Leaving the pictures aside, transcribe the data below exactly.
::: Provided records :::
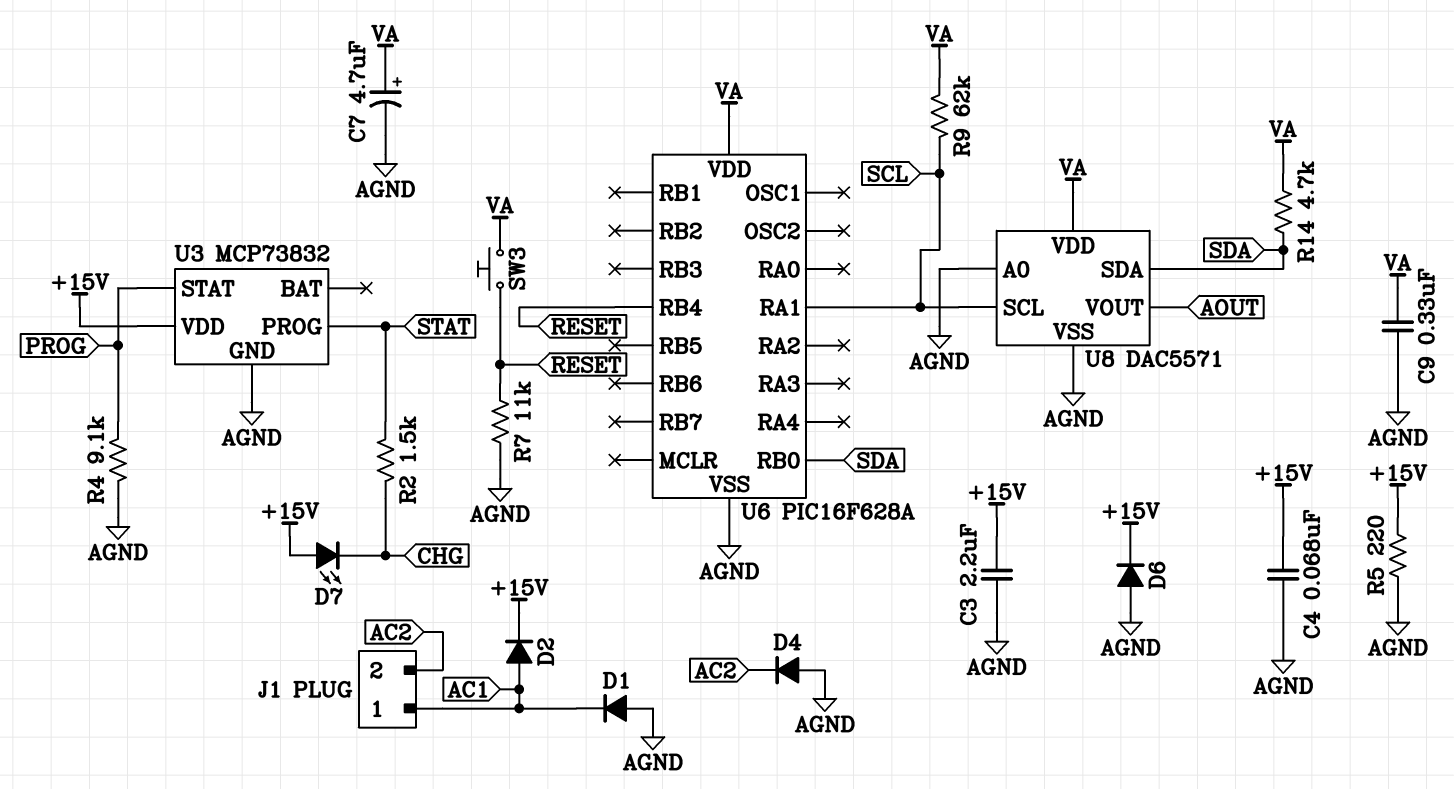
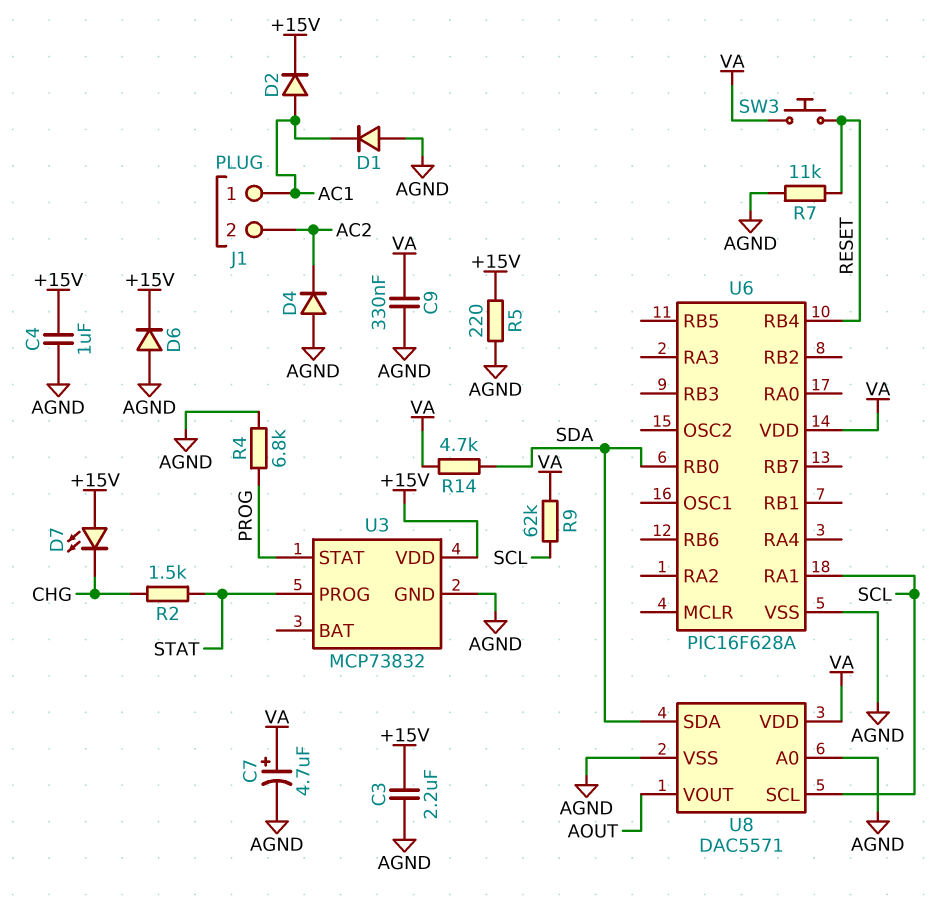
C4: 68nF (+15V, AGND) -> 1uF (+15V, AGND)
R4: 9.1k (AGND, PROG) -> 6.8k (AGND, PROG)

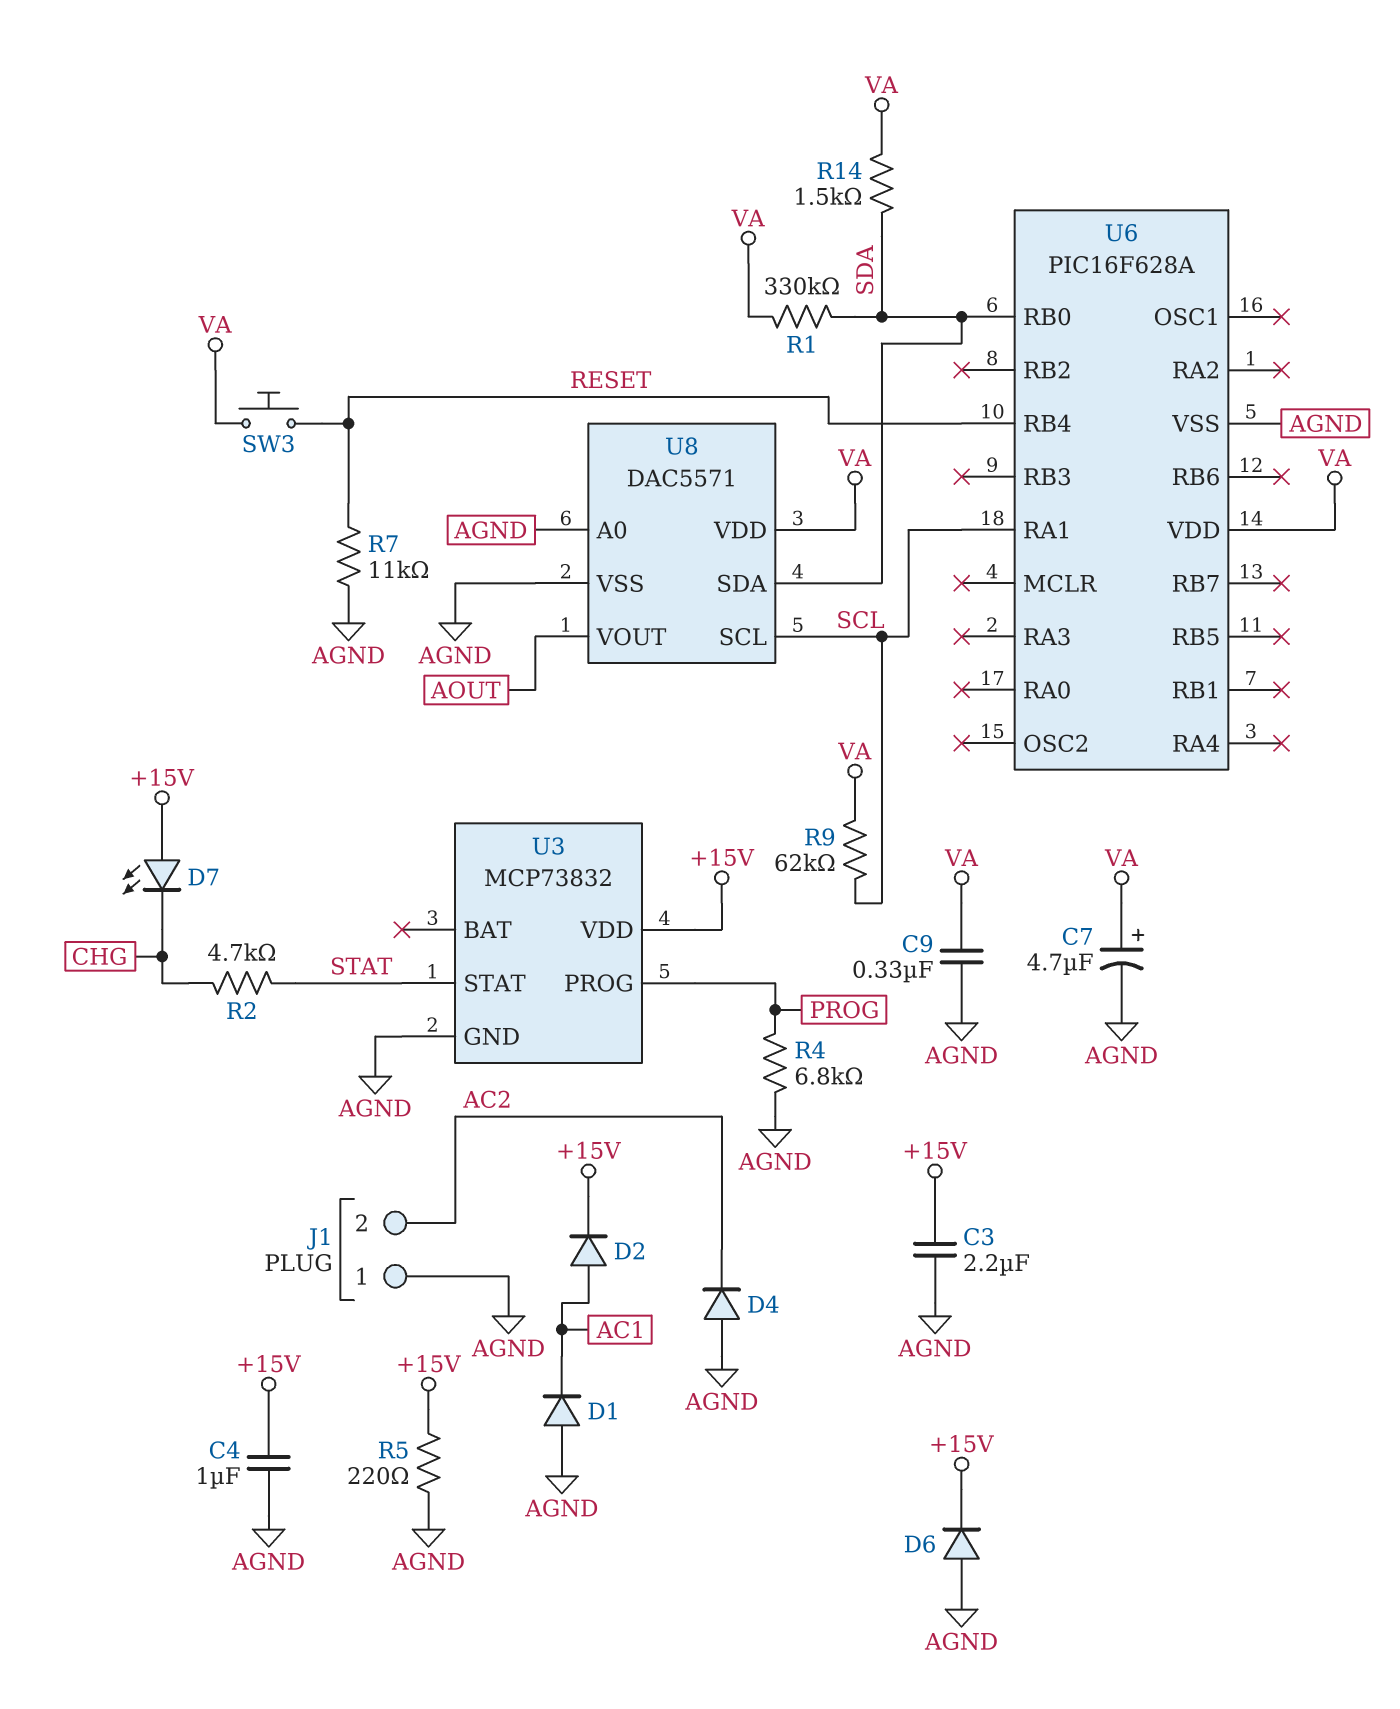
J1 pin 1: AC1 -> AGND
R1: none -> 330k (SDA, VA)
R2: 1.5k (CHG, STAT) -> 4.7k (CHG, STAT)
R14: 4.7k (SDA, VA) -> 1.5k (SDA, VA)
U3 pin PROG: STAT -> PROG
U3 pin STAT: PROG -> STAT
:::
### Your solution:
C4: 68nF (+15V, AGND) -> 1uF (+15V, AGND)
R4: 9.1k (AGND, PROG) -> 6.8k (AGND, PROG)

J1 pin 1: AC1 -> AGND
R1: none -> 330k (SDA, VA)
R2: 1.5k (CHG, STAT) -> 4.7k (CHG, STAT)
R14: 4.7k (SDA, VA) -> 1.5k (SDA, VA)
U3 pin PROG: STAT -> PROG
U3 pin STAT: PROG -> STAT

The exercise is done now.